_What you have to do_: Find and copy the lines in the records beneath this task that contain the word "brown".

[Data listing Boundary: Start]

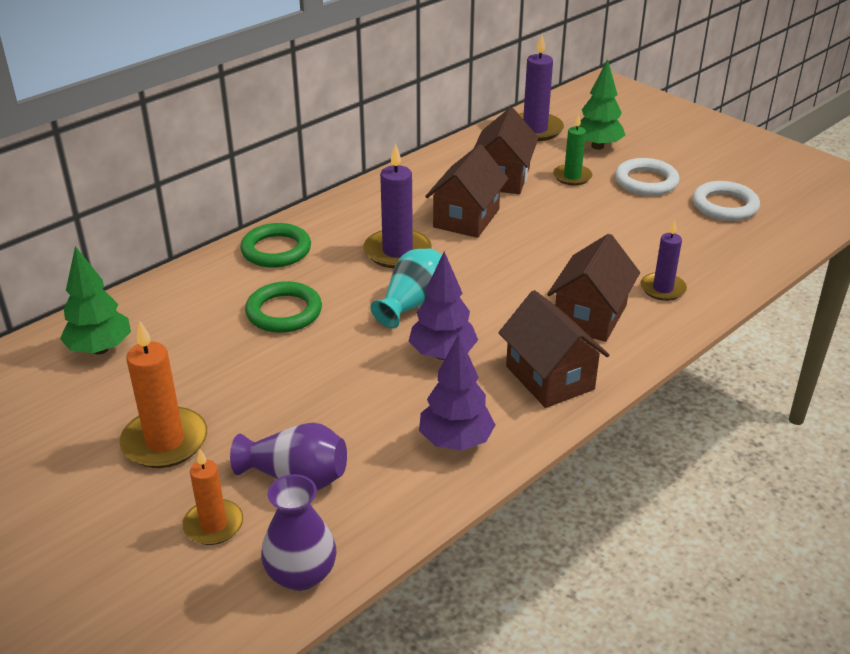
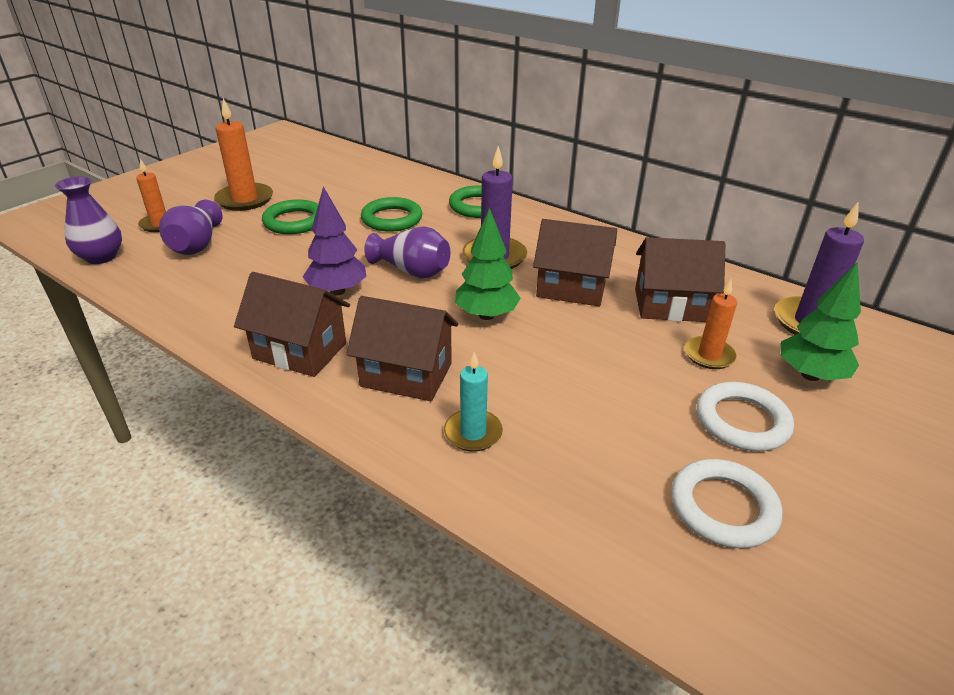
camera: 80 degrees right, 0 degrees up
green tree [60,246,131,355] -> green tree moved to [455,208,521,320]
turquoise vase [370,248,442,328] -> purple vase [364,227,450,279]
purple tree [419,334,495,451] -> none
brown house [499,290,609,408] -> brown house turned 60 degrees clockwise [234,272,350,377]
green candle [553,114,592,186] -> orange candle [684,280,737,369]
purple candle [640,220,687,301] -> turquoise candle [444,352,503,452]
none -> green ring [262,199,318,234]

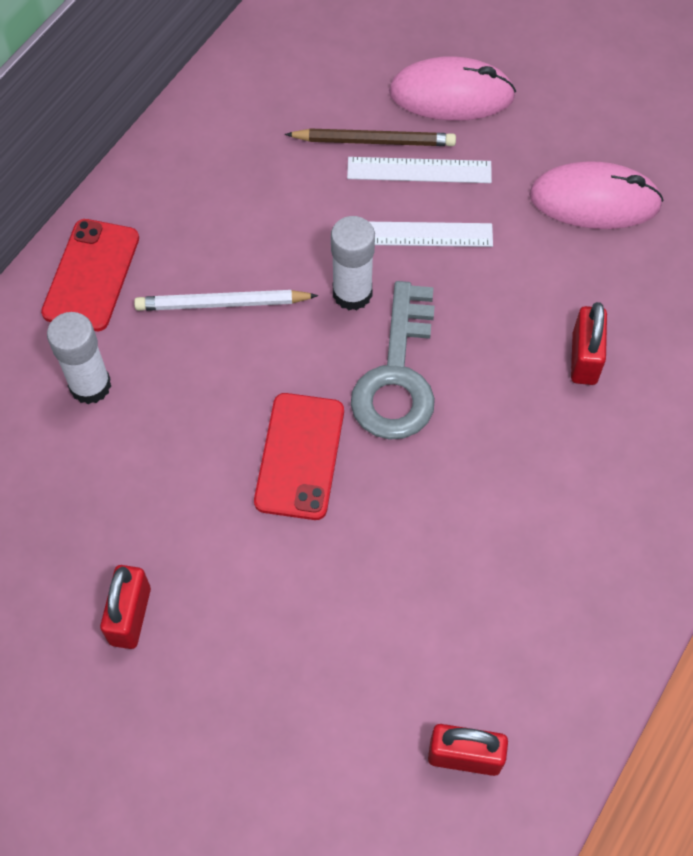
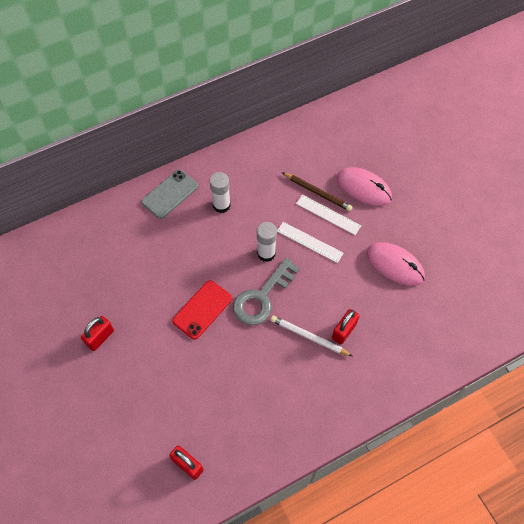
camera: 30 degrees right, 0 degrees up
red phone [41,219,139,331] -> grey phone [141,169,198,219]
white glue stick [47,312,111,404] -> white glue stick moved to [209,172,231,213]
white pencil [134,290,318,311] -> white pencil moved to [271,316,352,356]

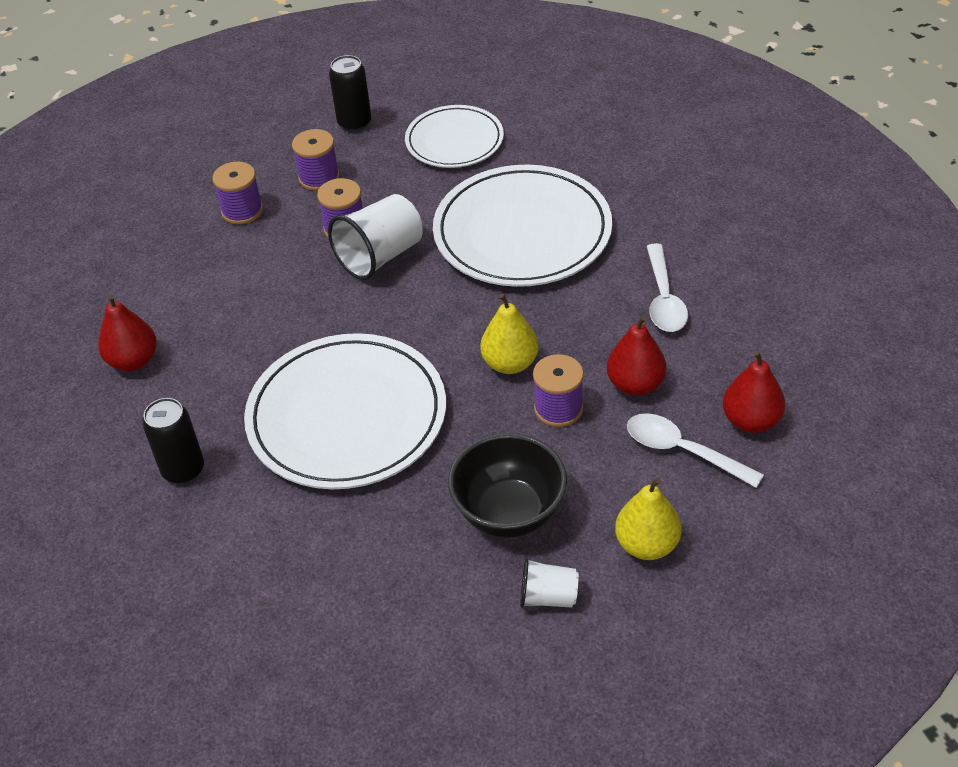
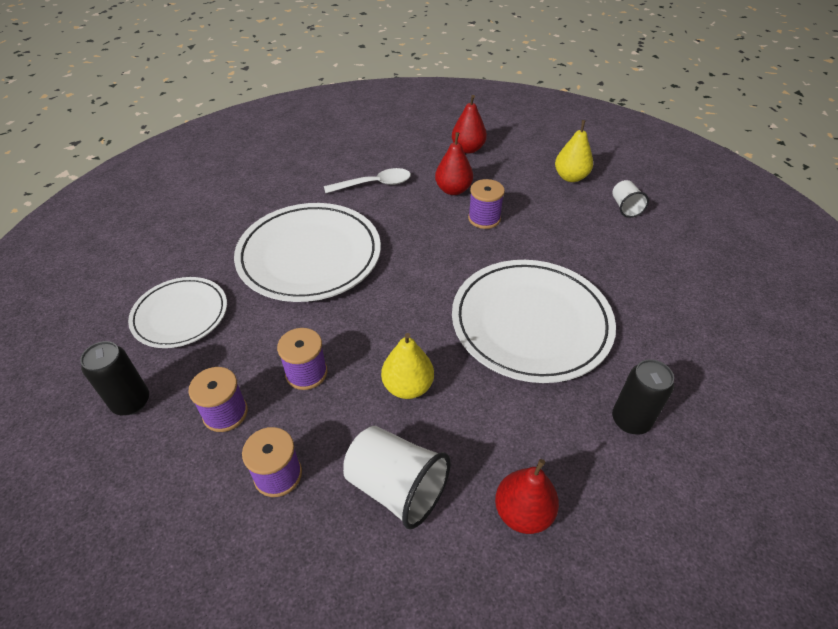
camera: 105 degrees left, 0 degrees up
white cup [328,194,423,280] -> white cup moved to [343,426,451,529]
black bowl [448,433,567,538] -> none
yellow pear [480,293,539,374] -> yellow pear moved to [381,333,434,399]
white spoon [627,413,764,488] -> none

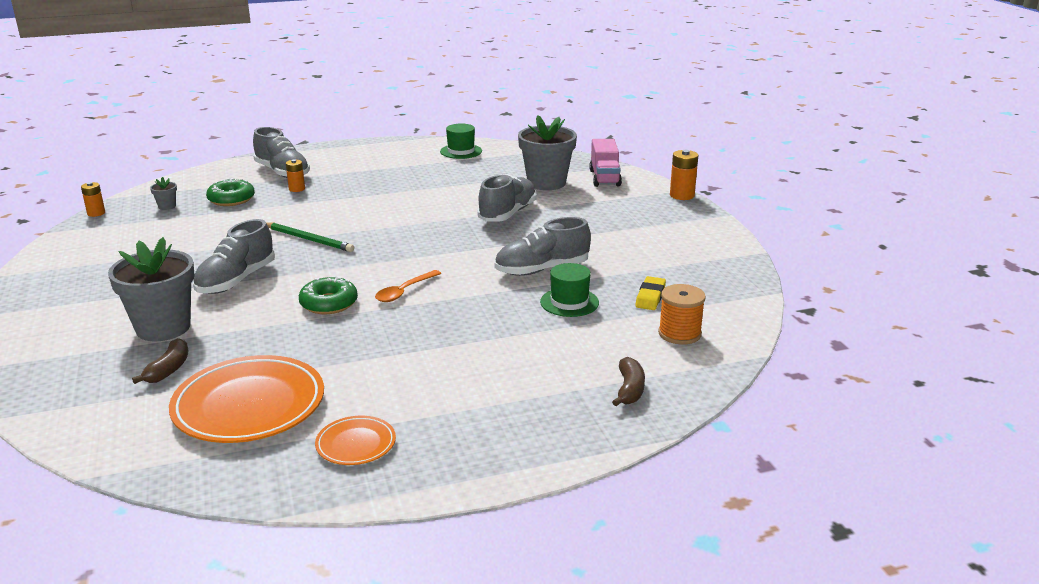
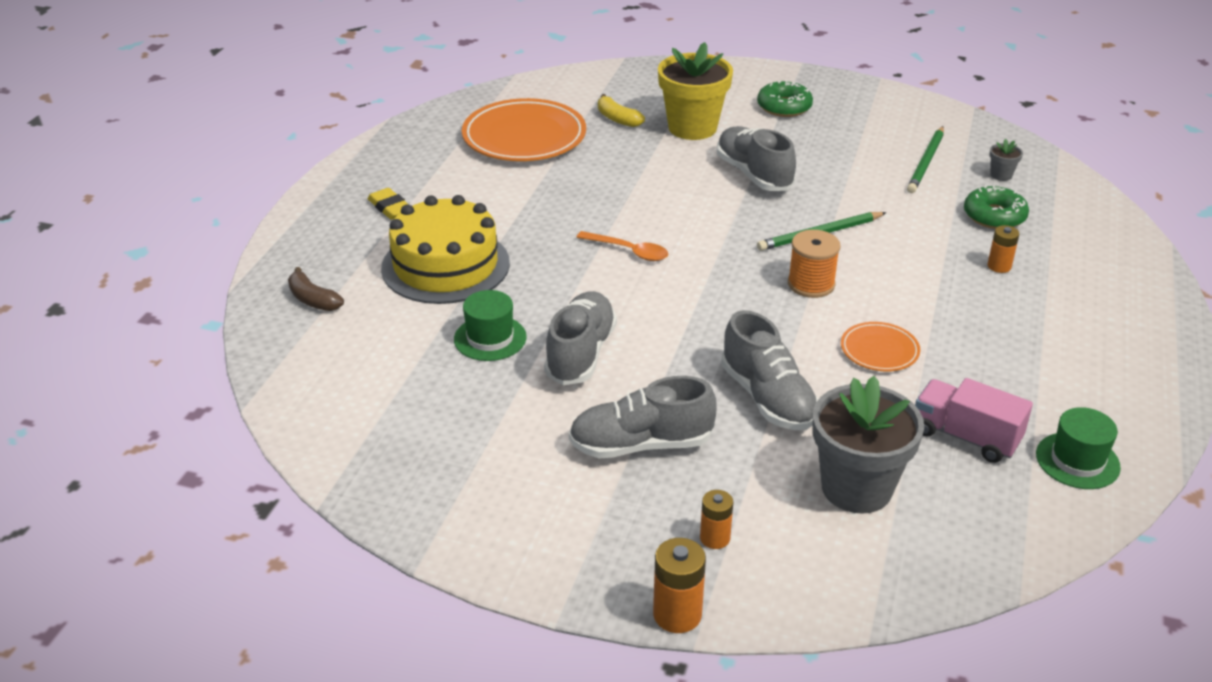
camera: 125 degrees right, 10 degrees up
orange battery [81,182,105,217] -> orange battery moved to [700,490,733,549]
grey flower pot [108,237,195,341] -> yellow flower pot [658,42,733,140]
brown banana [132,338,188,384] -> yellow banana [598,94,645,127]
grey shoe [253,127,310,178] -> grey shoe moved to [569,376,717,458]
green donut [299,276,358,314] -> green donut moved to [757,80,813,117]
orange plate [315,416,396,465] -> orange plate moved to [841,322,920,371]
orange spoon [375,270,442,302] -> orange spoon turned 135 degrees clockwise [576,231,668,261]
pink truck [589,139,622,187] -> pink truck moved to [915,378,1033,463]
yellow eraser [635,276,666,310] -> yellow eraser moved to [368,188,408,220]
orange spool [658,284,706,345] -> orange spool moved to [788,230,841,298]
none -> yellow cake [381,195,510,304]
none -> green pencil [907,126,944,193]

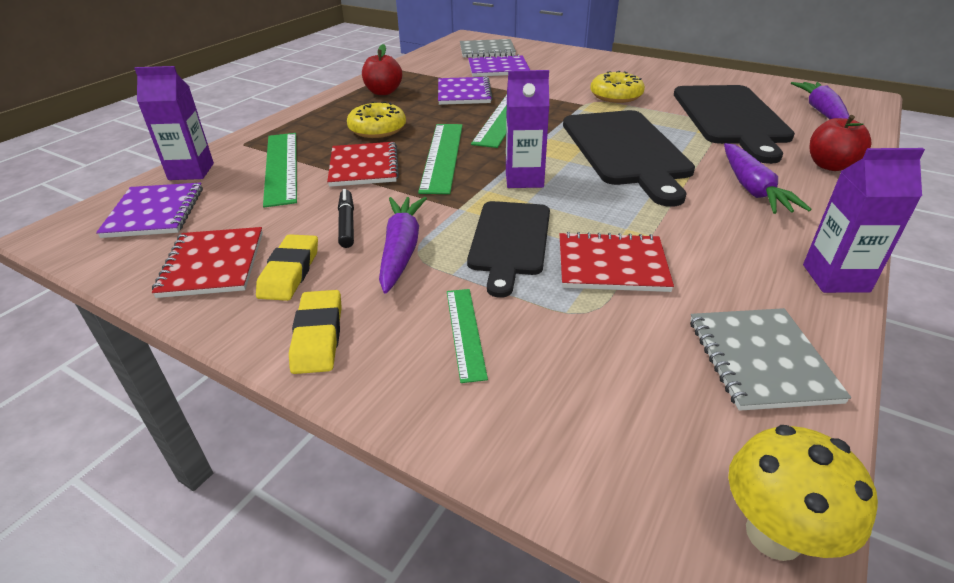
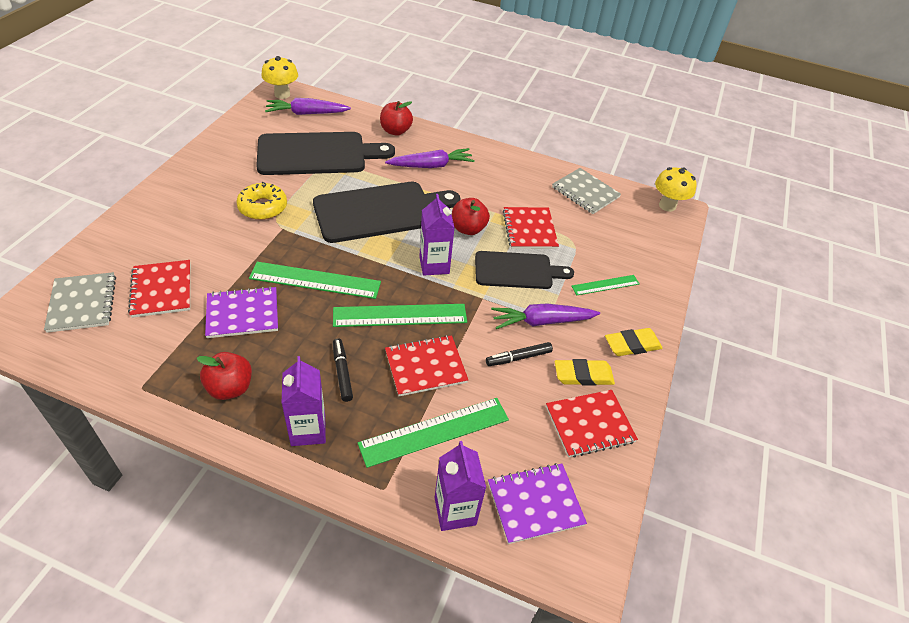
camera: 105 degrees left, 10 degrees up
yellow donut [347,101,406,138] -> black marker [333,338,353,402]
purple notebook [468,54,530,77] -> red notebook [128,260,190,318]
grey notebook [690,308,851,411] -> grey notebook turned 60 degrees clockwise [552,168,621,214]
purple carton [803,148,925,293] -> purple carton moved to [281,356,326,446]
none -> yellow mushroom [261,56,298,99]
none -> red apple [452,198,490,235]

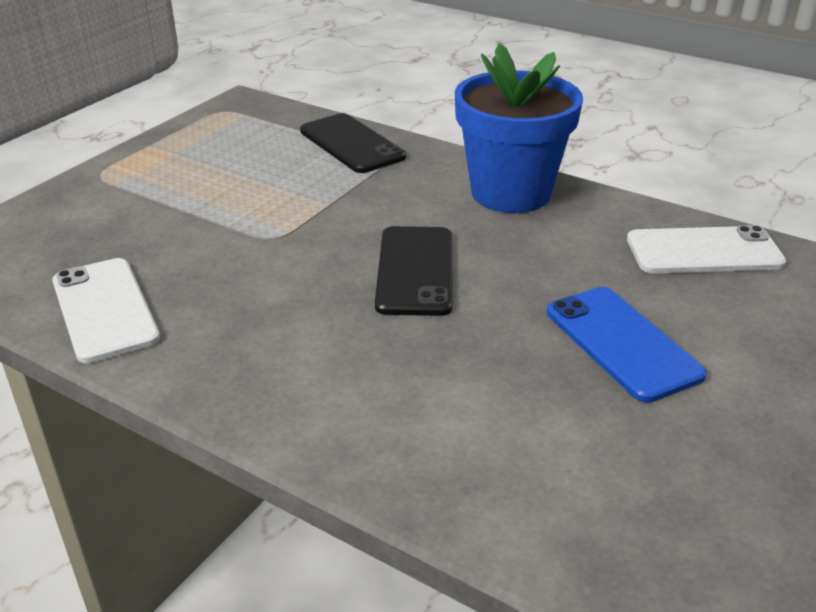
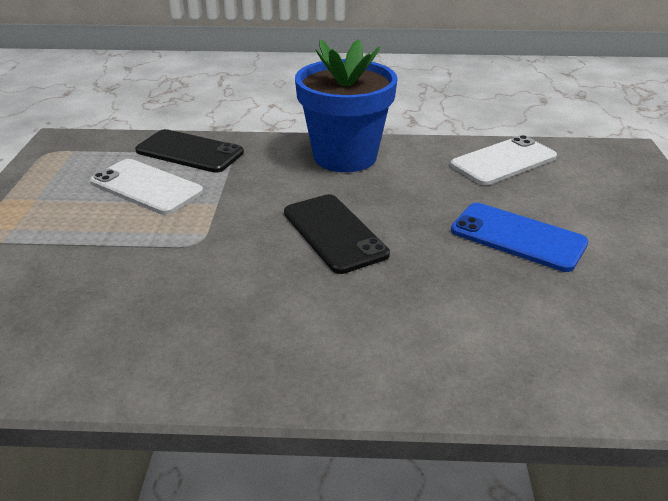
camera: 30 degrees left, 0 degrees up
white phone [52,258,160,363] -> white phone moved to [90,159,203,215]

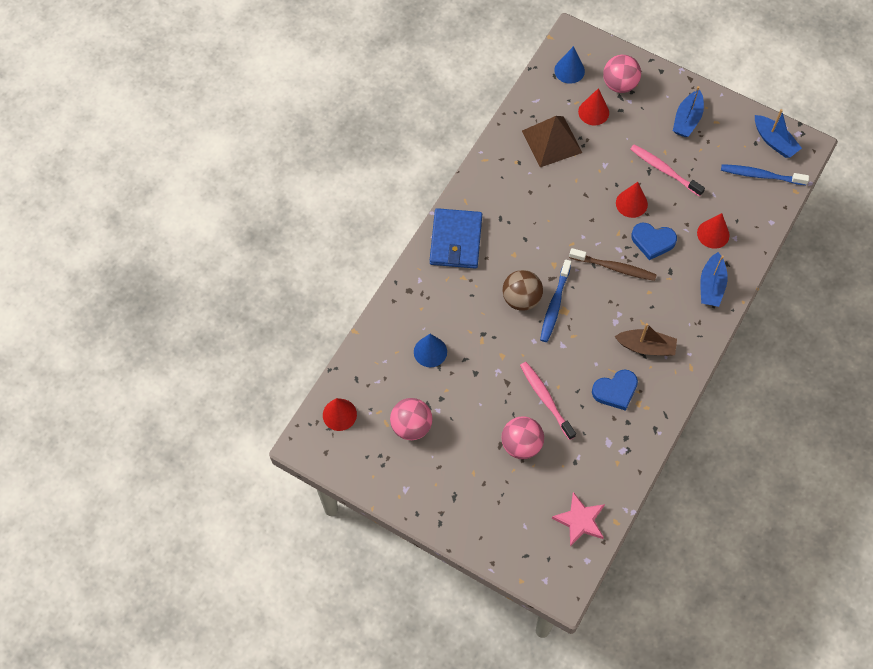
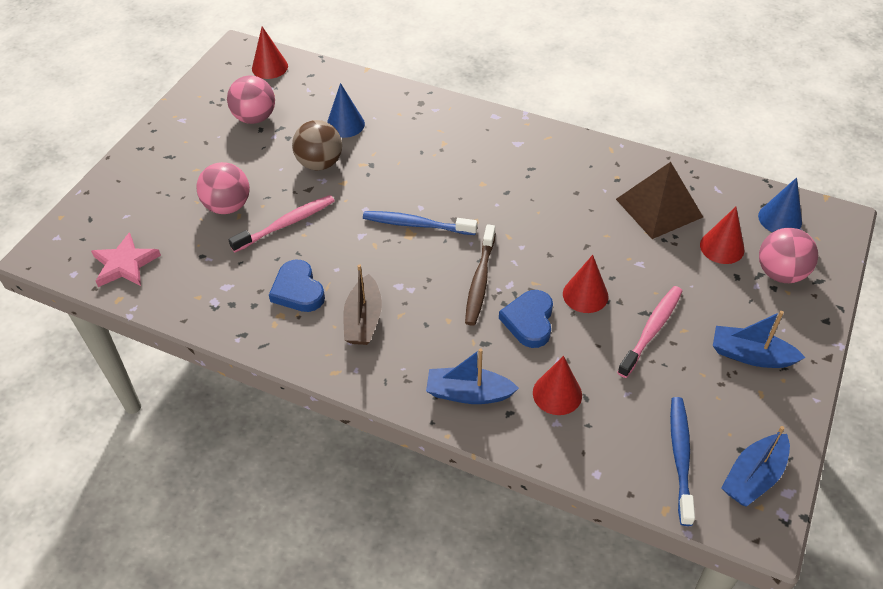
camera: 85 degrees right, 15 degrees down
blue wallet [430,208,482,269] -> none
brown ball [502,270,543,311] -> brown ball moved to [292,120,342,170]

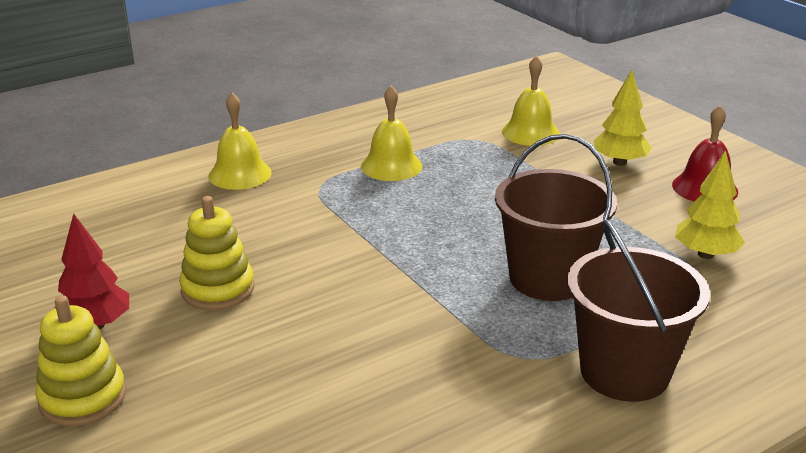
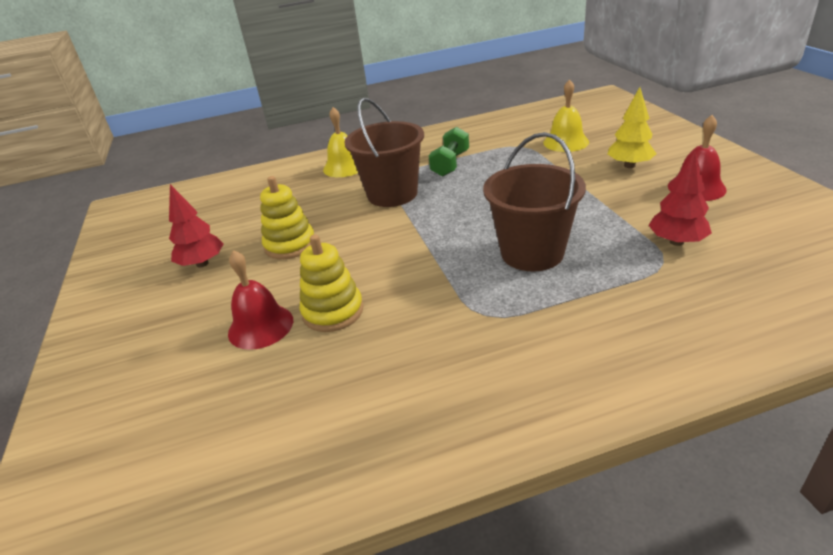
camera: 20 degrees right, 5 degrees up
yellow stacking toy [35,295,126,426] -> yellow stacking toy moved to [300,235,363,332]
yellow bell [361,85,423,181] -> green dumbbell [429,127,469,177]
brown bucket [567,219,710,402] -> brown bucket moved to [344,98,424,207]
yellow tree [675,150,745,259] -> red tree [648,150,712,246]
none -> red bell [228,250,293,350]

[Data listing Boundary: End]

_Written answer_:
brown house [499,290,609,408] -> brown house turned 60 degrees clockwise [234,272,350,377]
brown banana [132,338,188,384] -> yellow banana [598,94,645,127]
brown ball [502,270,543,311] -> brown ball moved to [292,120,342,170]
brown bucket [567,219,710,402] -> brown bucket moved to [344,98,424,207]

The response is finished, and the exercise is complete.